**Problem requirements**
In your copy, reproduce the entries exactly as they are, minus the images.

(Object change descriptions)
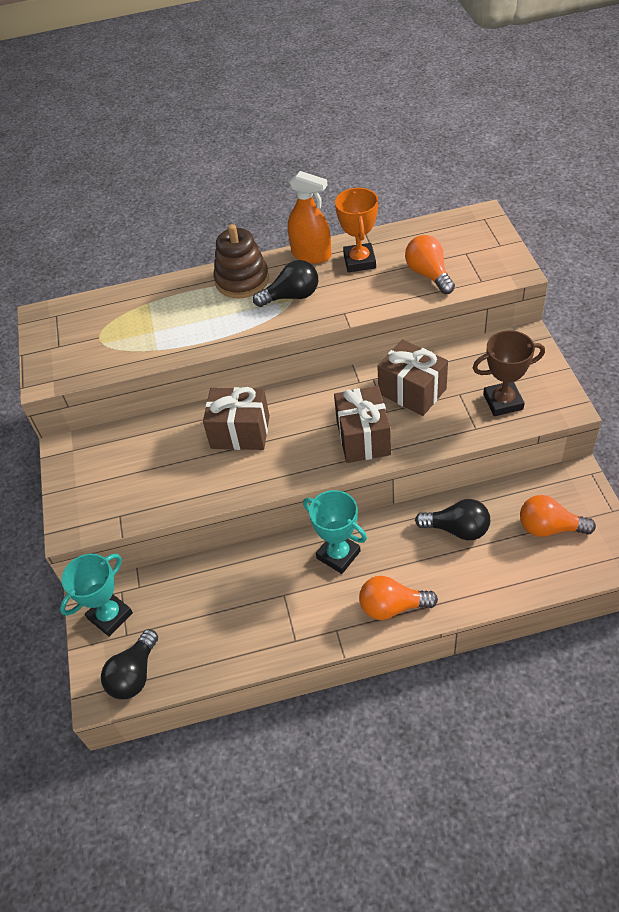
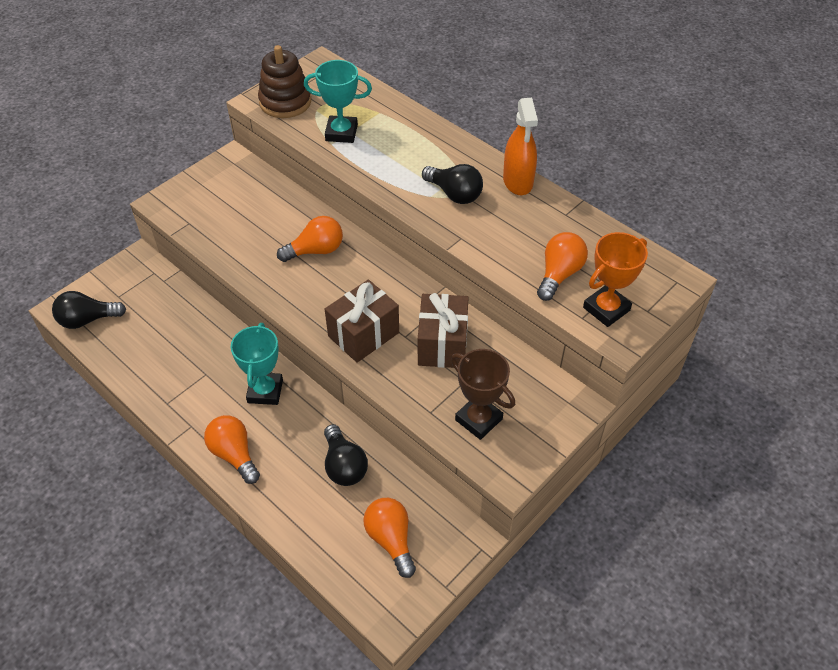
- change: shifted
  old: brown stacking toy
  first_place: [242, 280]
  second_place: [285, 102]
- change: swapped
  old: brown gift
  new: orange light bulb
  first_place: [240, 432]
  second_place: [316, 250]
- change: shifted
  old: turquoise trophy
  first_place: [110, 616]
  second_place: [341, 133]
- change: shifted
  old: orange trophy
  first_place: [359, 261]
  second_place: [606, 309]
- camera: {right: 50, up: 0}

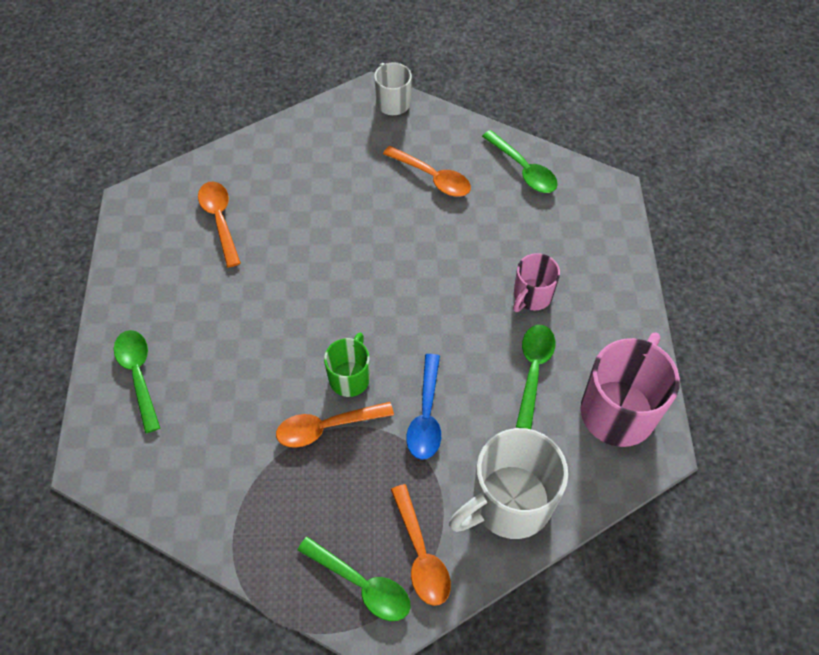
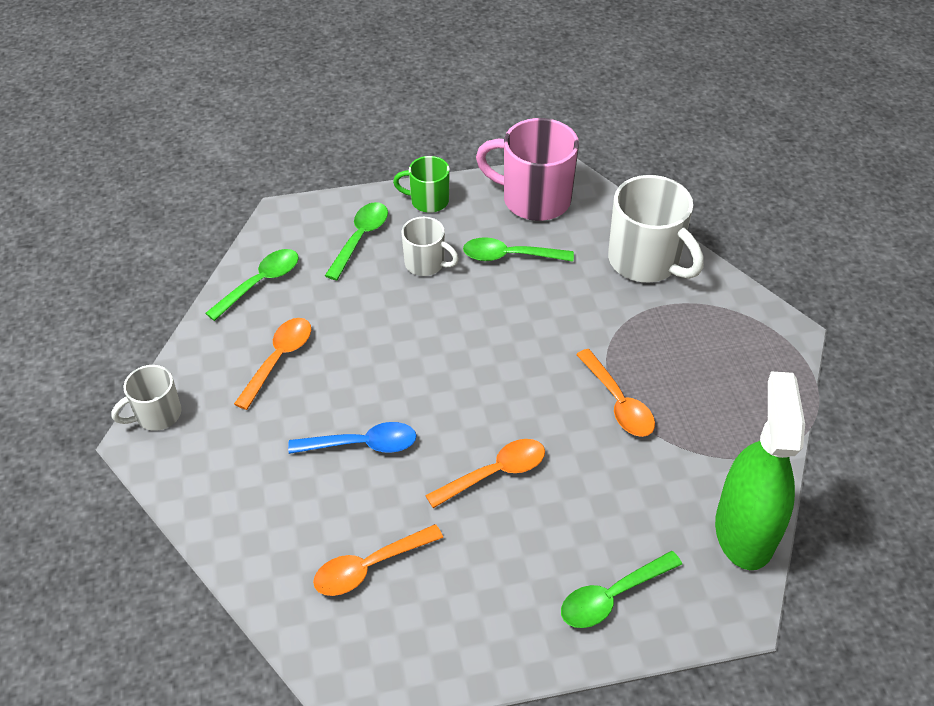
- change: shifted
  old: blue spoon
  first_place: [426, 416]
  second_place: [362, 444]
- change: shifted
  old: green spoon
  first_place: [362, 584]
  second_place: [360, 238]
- change: shifted
  old: green mug
  first_place: [350, 377]
  second_place: [428, 201]
- change: repainted
  old: pink mug
  new: white mug
  first_place: [531, 296]
  second_place: [426, 264]
- change: shifted
  old: orange spoon
  first_place: [421, 554]
  second_place: [495, 473]
- change: new
  new: green spray bottle
  second_place: [744, 531]
- camera: {right: -100, up: -10}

**Written answer**
- change: shifted
  old: brown stacking toy
  first_place: [242, 280]
  second_place: [285, 102]
- change: swapped
  old: brown gift
  new: orange light bulb
  first_place: [240, 432]
  second_place: [316, 250]
- change: shifted
  old: turquoise trophy
  first_place: [110, 616]
  second_place: [341, 133]
- change: shifted
  old: orange trophy
  first_place: [359, 261]
  second_place: [606, 309]
- camera: {right: 50, up: 0}

- change: shifted
  old: blue spoon
  first_place: [426, 416]
  second_place: [362, 444]
- change: shifted
  old: green spoon
  first_place: [362, 584]
  second_place: [360, 238]
- change: shifted
  old: green mug
  first_place: [350, 377]
  second_place: [428, 201]
- change: repainted
  old: pink mug
  new: white mug
  first_place: [531, 296]
  second_place: [426, 264]
- change: shifted
  old: orange spoon
  first_place: [421, 554]
  second_place: [495, 473]
- change: new
  new: green spray bottle
  second_place: [744, 531]
- camera: {right: -100, up: -10}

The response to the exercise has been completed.